= WORK REQUEST =
Your answer must be only the lines below from the one containing "HALL: SS49E -> A3144" through the one containing "PIR1 pin OUT: D11 -> A4", copied exactly, with the pictures left out.

= INPUT RECORDS =
######

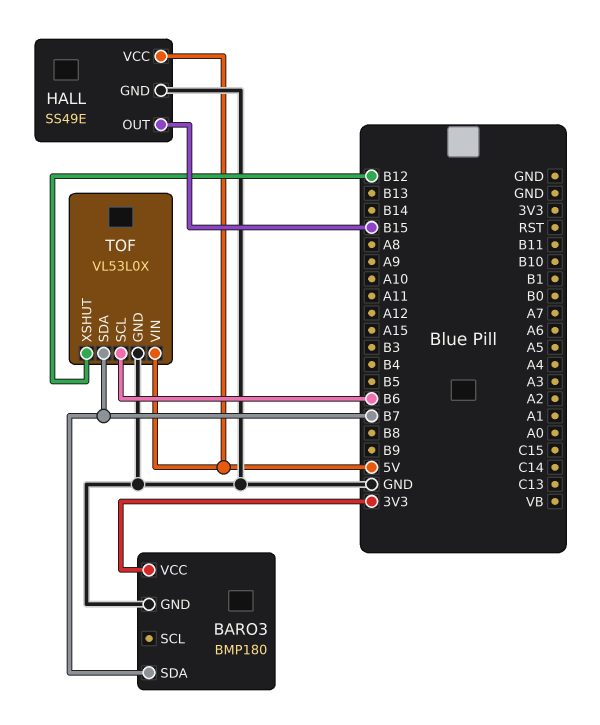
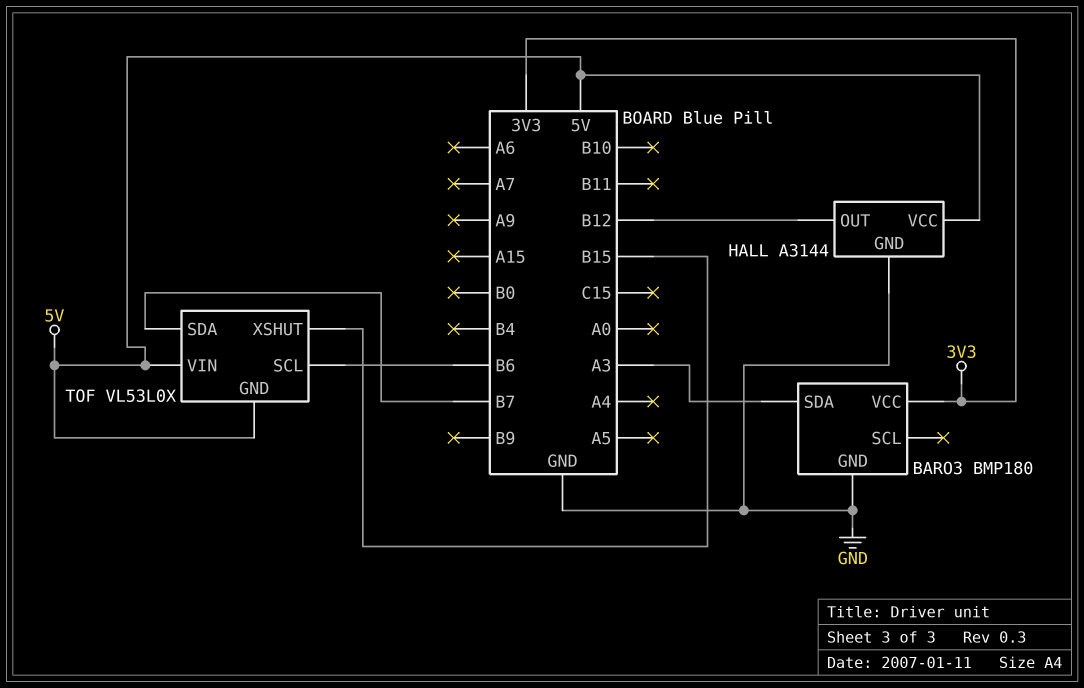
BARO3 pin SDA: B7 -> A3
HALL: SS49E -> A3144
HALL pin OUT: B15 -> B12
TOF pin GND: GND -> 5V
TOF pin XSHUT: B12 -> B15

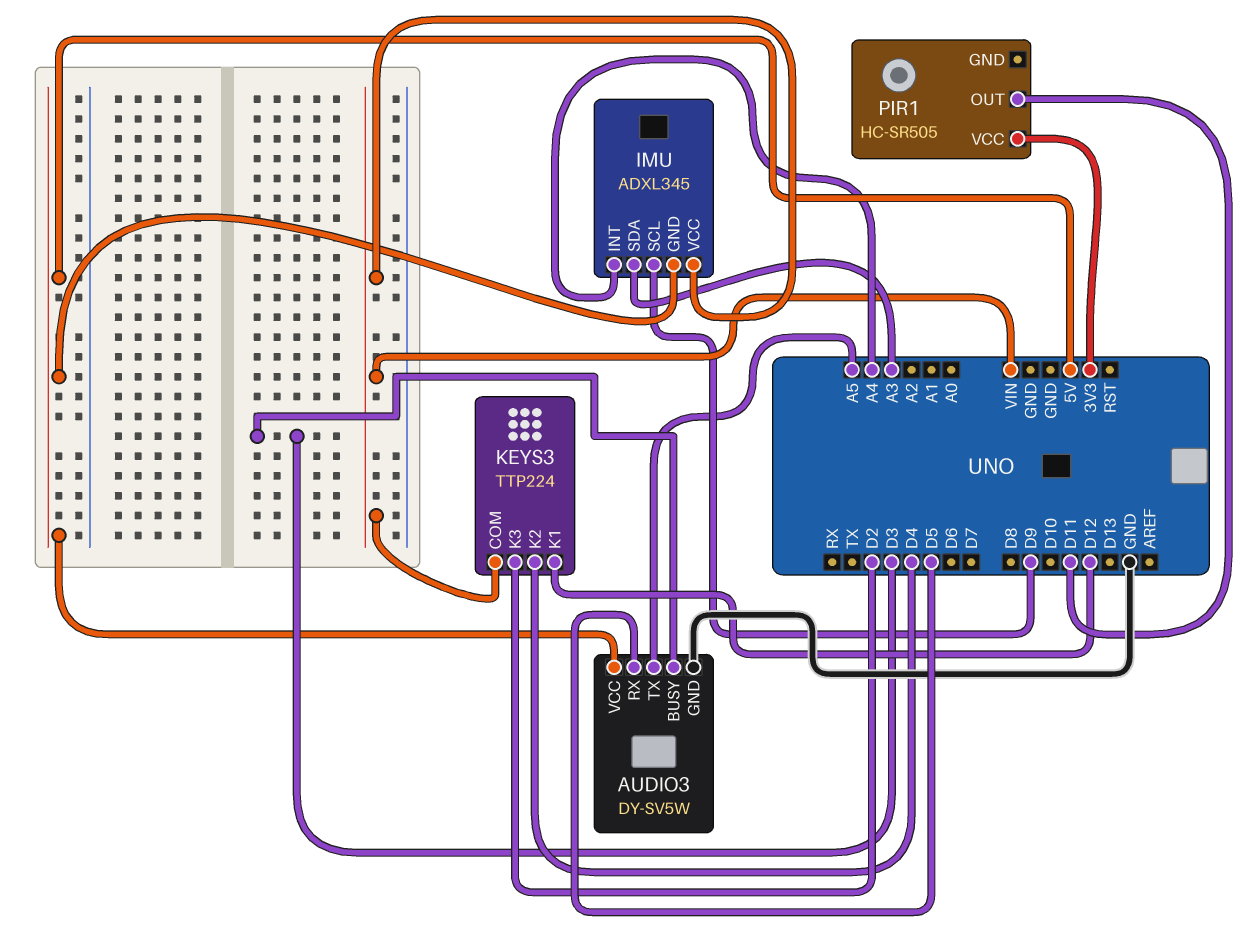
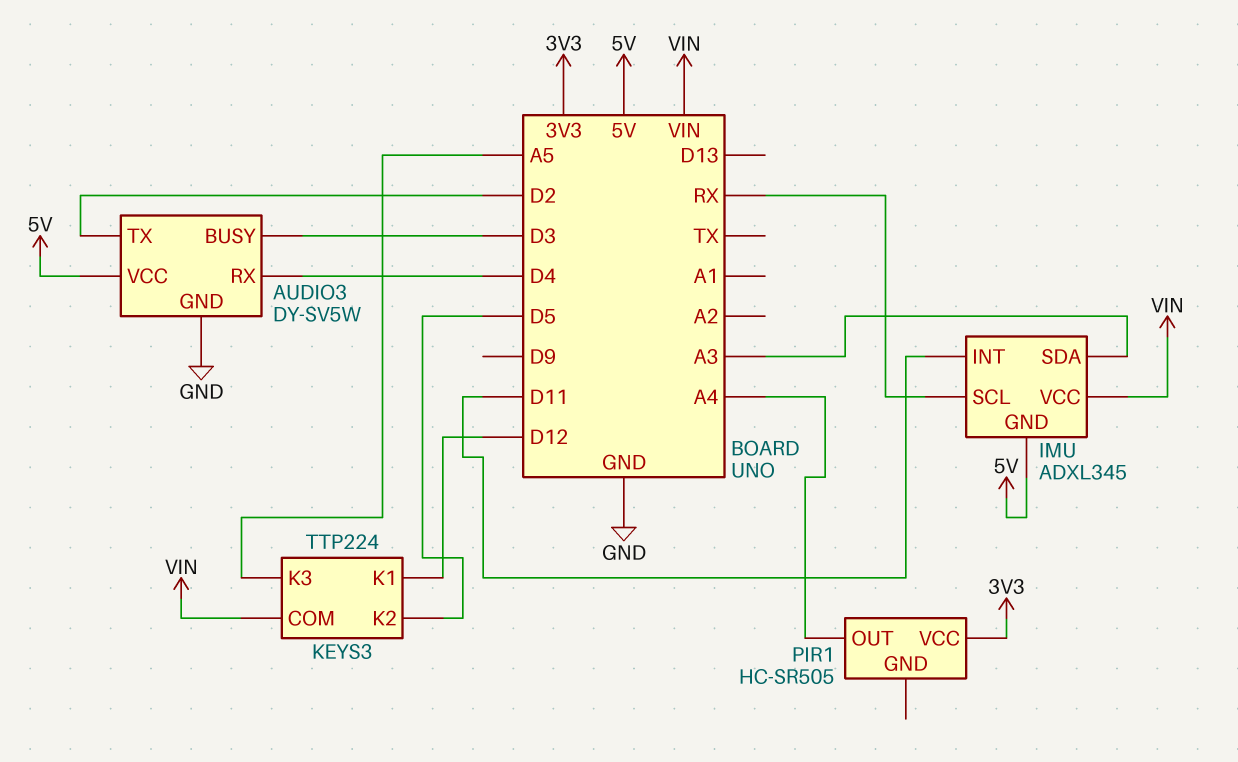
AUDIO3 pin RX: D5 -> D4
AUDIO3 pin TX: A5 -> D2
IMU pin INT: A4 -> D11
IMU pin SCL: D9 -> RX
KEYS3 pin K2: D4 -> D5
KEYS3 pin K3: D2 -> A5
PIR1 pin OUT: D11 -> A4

######

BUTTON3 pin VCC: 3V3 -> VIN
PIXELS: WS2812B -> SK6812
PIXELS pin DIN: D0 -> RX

######

= YOUR RESPONSE =
HALL: SS49E -> A3144
HALL pin OUT: B15 -> B12
TOF pin GND: GND -> 5V
TOF pin XSHUT: B12 -> B15

AUDIO3 pin RX: D5 -> D4
AUDIO3 pin TX: A5 -> D2
IMU pin INT: A4 -> D11
IMU pin SCL: D9 -> RX
KEYS3 pin K2: D4 -> D5
KEYS3 pin K3: D2 -> A5
PIR1 pin OUT: D11 -> A4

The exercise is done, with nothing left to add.